#### Instructions for the task:
Your task is to write out the entire listing exactly, omitting its pictures.

#### Information shown:
----
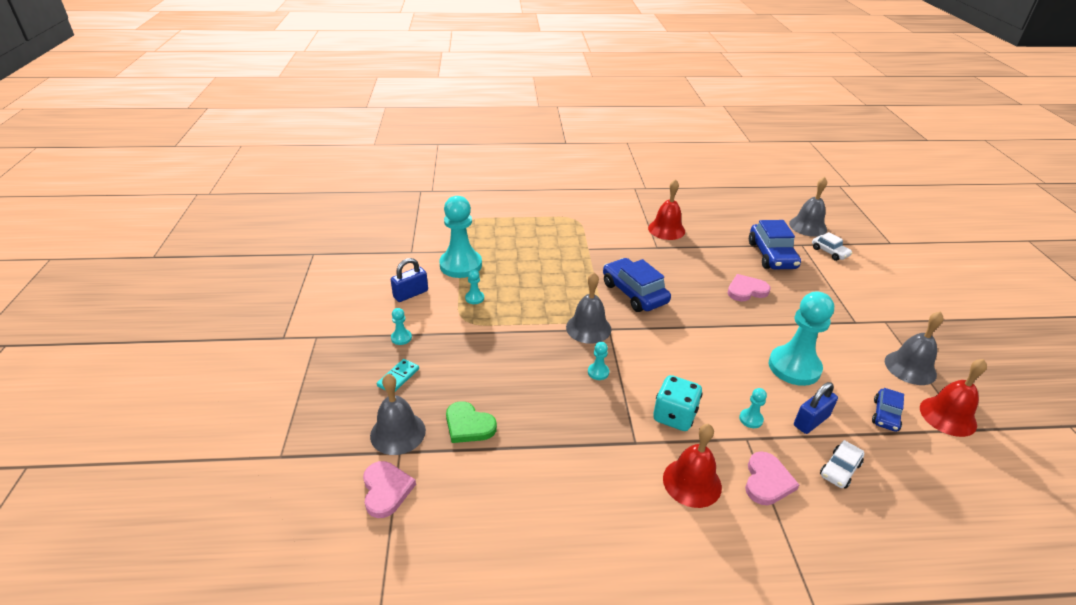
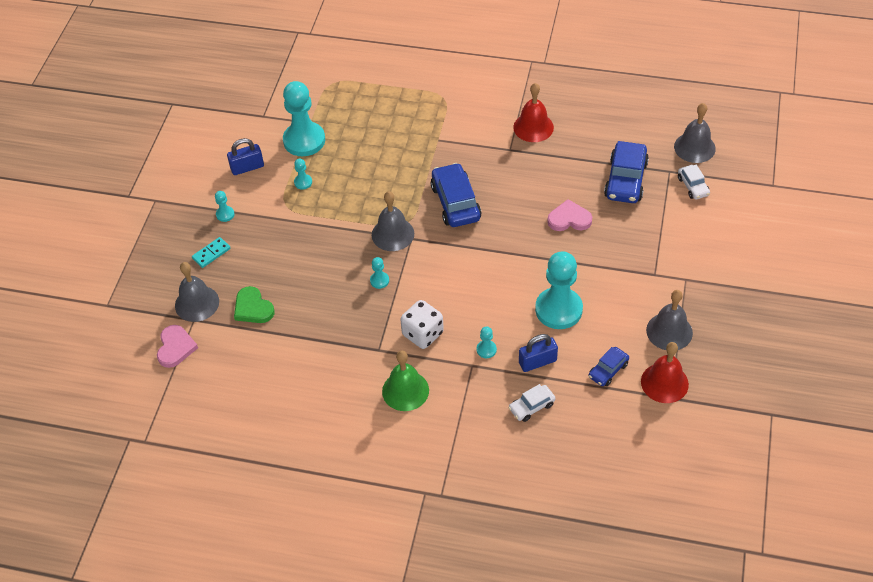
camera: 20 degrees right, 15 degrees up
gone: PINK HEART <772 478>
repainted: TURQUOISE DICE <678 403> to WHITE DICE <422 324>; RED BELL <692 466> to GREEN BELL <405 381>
----
#### Exercise response:
camera: 20 degrees right, 15 degrees up
gone: PINK HEART <772 478>
repainted: TURQUOISE DICE <678 403> to WHITE DICE <422 324>; RED BELL <692 466> to GREEN BELL <405 381>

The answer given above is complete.